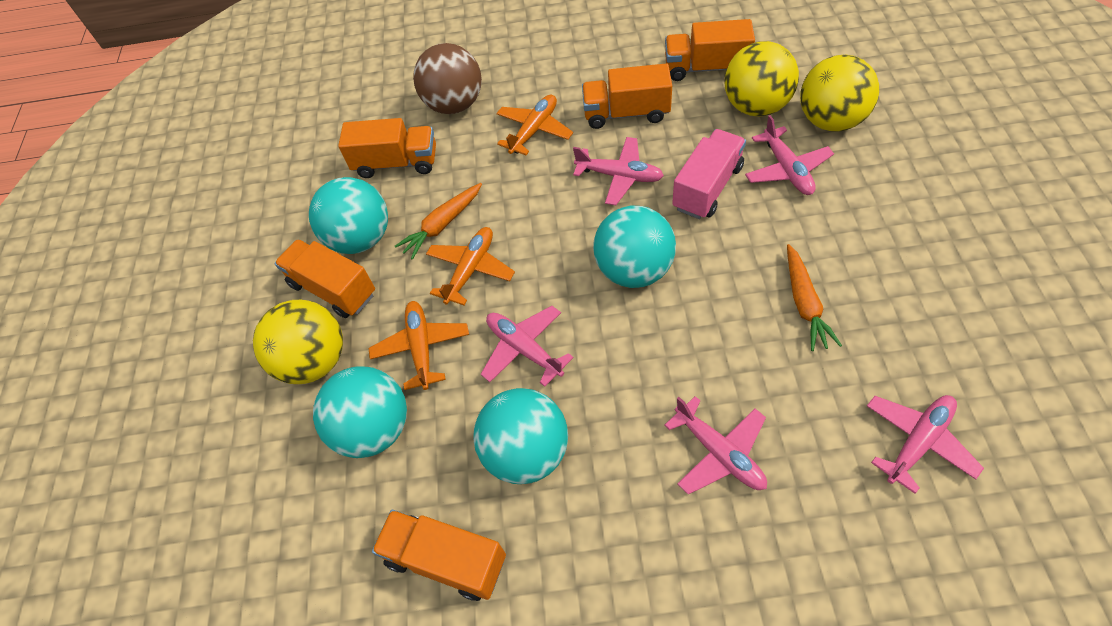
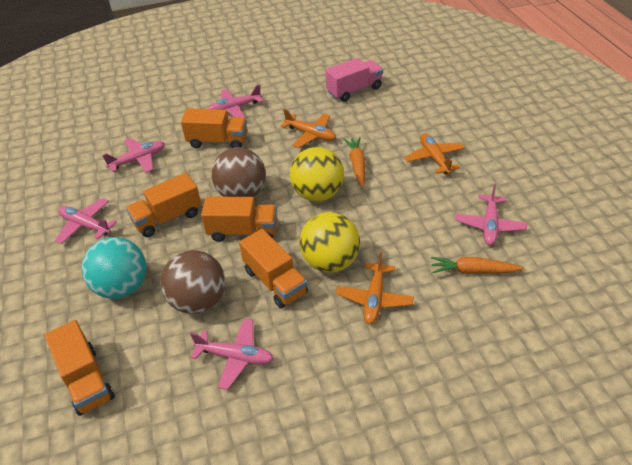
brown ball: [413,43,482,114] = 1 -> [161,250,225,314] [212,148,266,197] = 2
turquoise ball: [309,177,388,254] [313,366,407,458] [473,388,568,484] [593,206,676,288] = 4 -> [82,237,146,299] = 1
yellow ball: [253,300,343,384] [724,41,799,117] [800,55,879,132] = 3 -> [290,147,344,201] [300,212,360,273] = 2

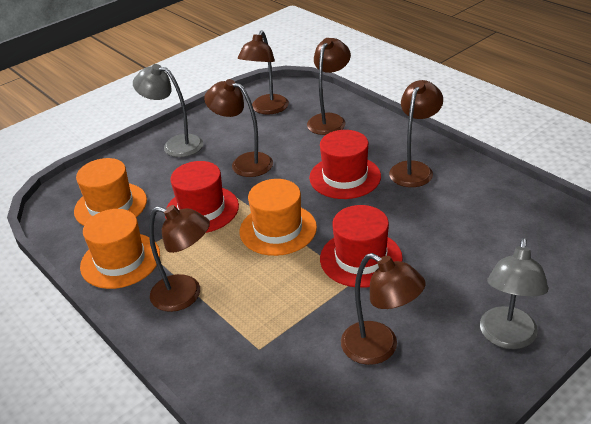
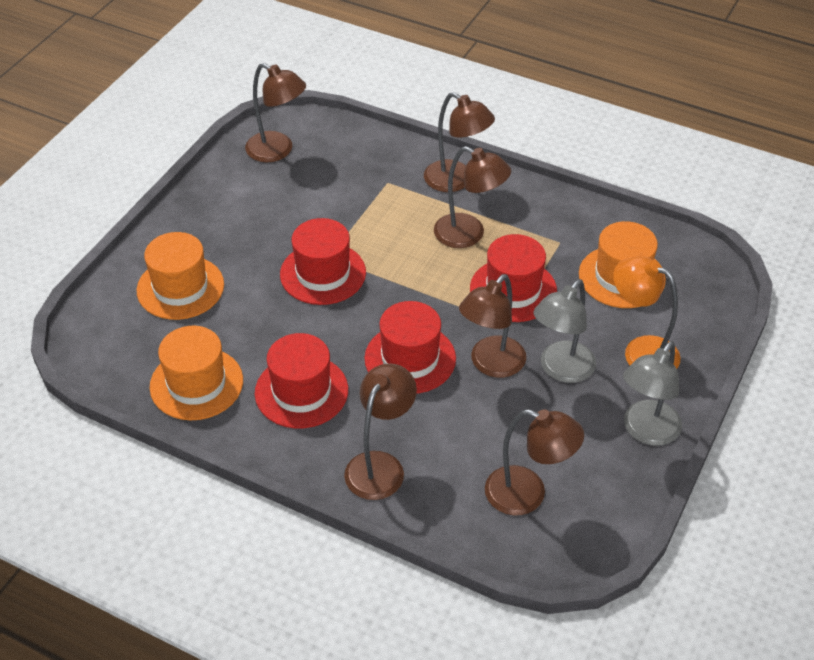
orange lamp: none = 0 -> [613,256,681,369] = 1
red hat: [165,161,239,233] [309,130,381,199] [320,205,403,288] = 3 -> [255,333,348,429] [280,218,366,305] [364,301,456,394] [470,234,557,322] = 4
---*---
### WORK TO COMPLETE
Nothing but an exact copy is needed, covering the lines from the line with "turquoise ball: [309,177,388,254]" through the last line of the entries, pictures excluded.

### EXERCISE RESPONSE
turquoise ball: [309,177,388,254] [313,366,407,458] [473,388,568,484] [593,206,676,288] = 4 -> [82,237,146,299] = 1
yellow ball: [253,300,343,384] [724,41,799,117] [800,55,879,132] = 3 -> [290,147,344,201] [300,212,360,273] = 2

orange lamp: none = 0 -> [613,256,681,369] = 1
red hat: [165,161,239,233] [309,130,381,199] [320,205,403,288] = 3 -> [255,333,348,429] [280,218,366,305] [364,301,456,394] [470,234,557,322] = 4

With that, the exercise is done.